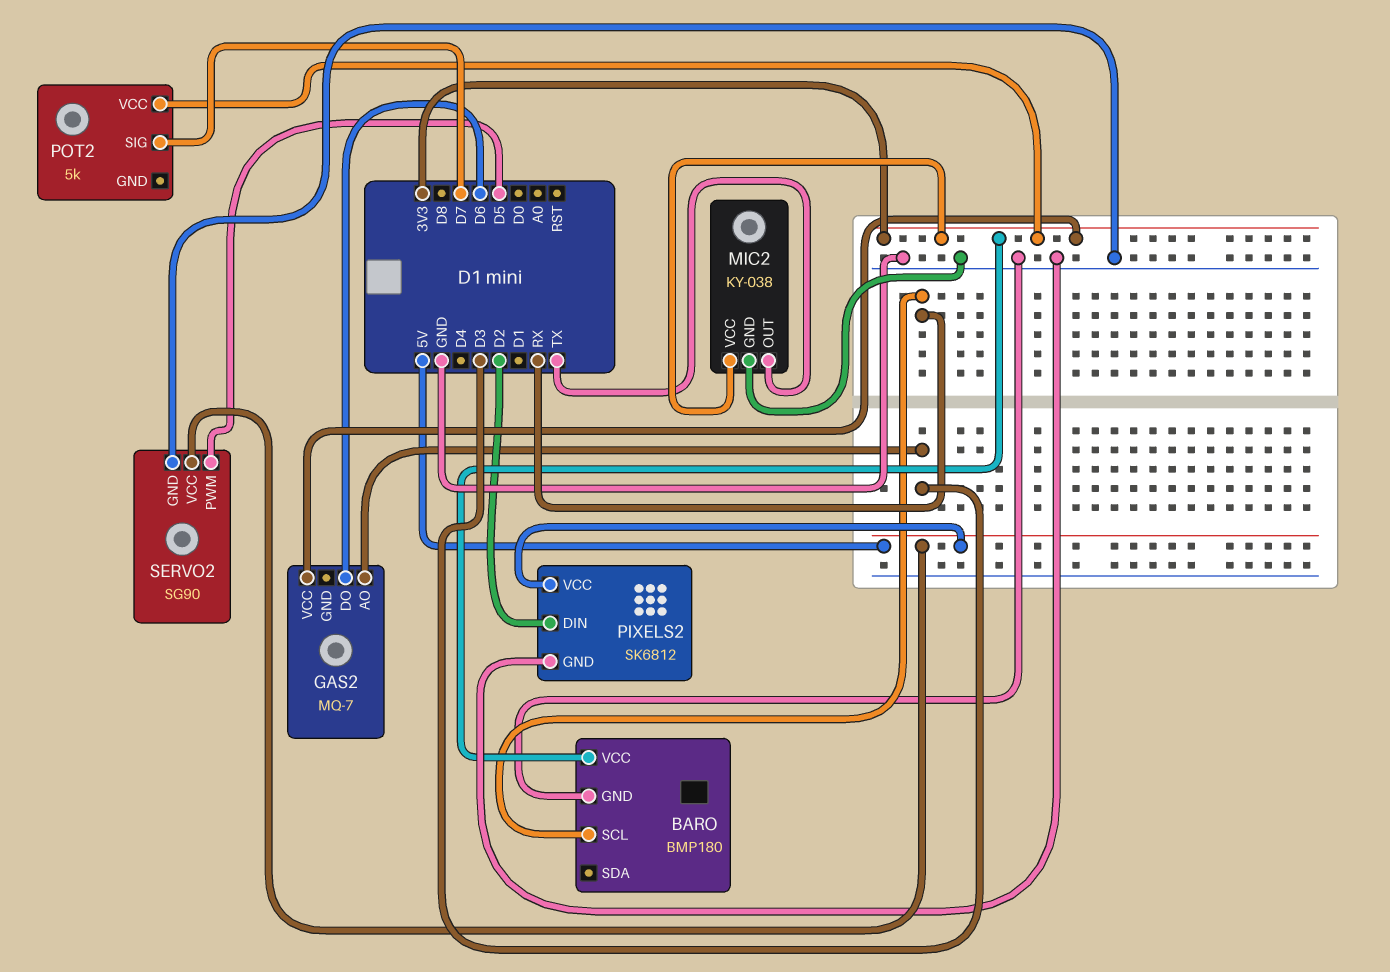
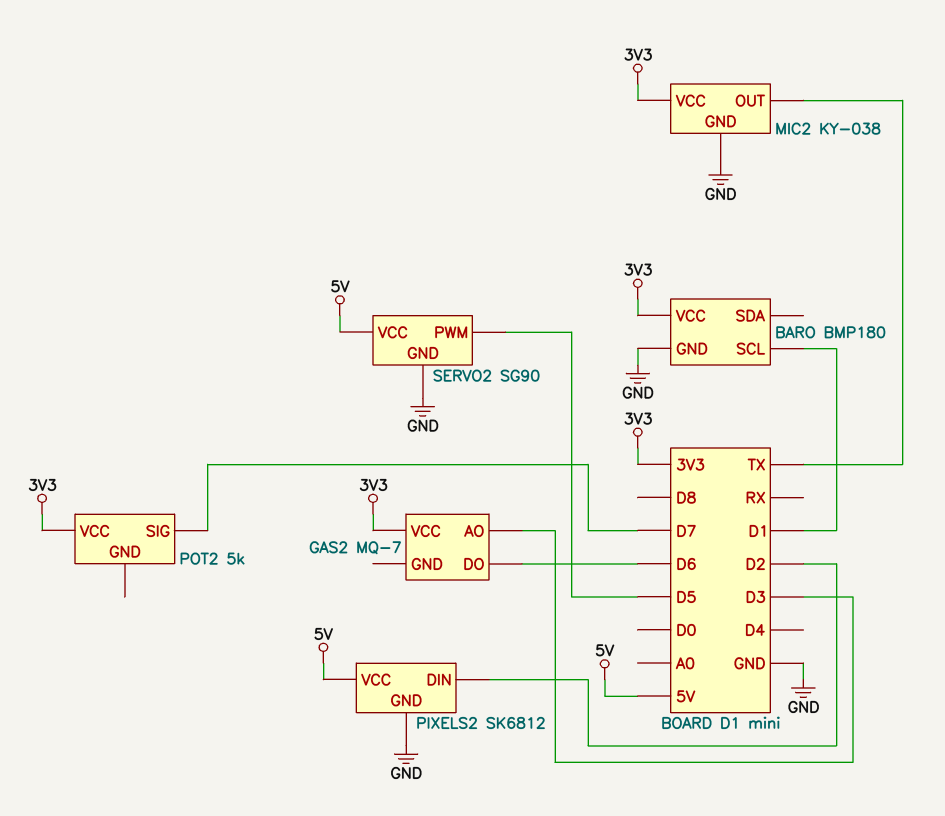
BARO pin SCL: RX -> D1

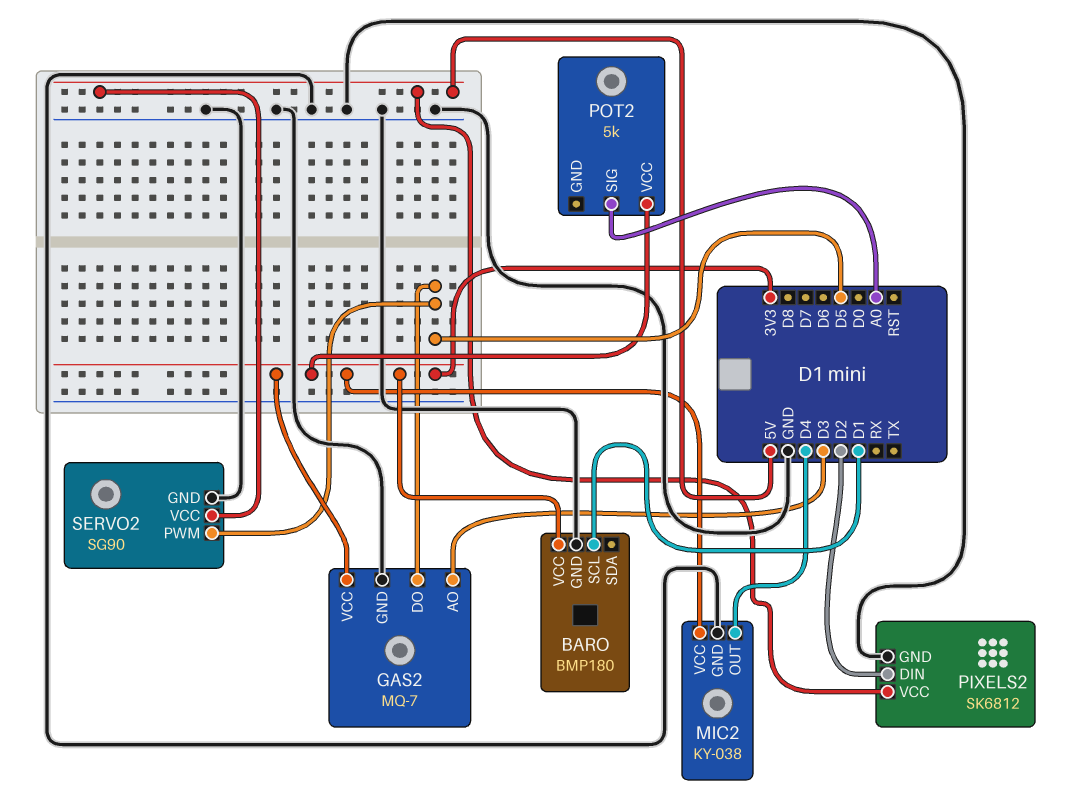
GAS2 pin DO: D6 -> D5
GAS2 pin GND: none -> GND
MIC2 pin OUT: TX -> D4
POT2 pin SIG: D7 -> A0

TASK DIRECTIONS: Repeat exactly, and only, the lines of the records above, starting with the line that contains "GAS2 pin DO: D6 -> D5" and ending with the final line, both included.

SOLUTION TO THIS PROBLEM:
GAS2 pin DO: D6 -> D5
GAS2 pin GND: none -> GND
MIC2 pin OUT: TX -> D4
POT2 pin SIG: D7 -> A0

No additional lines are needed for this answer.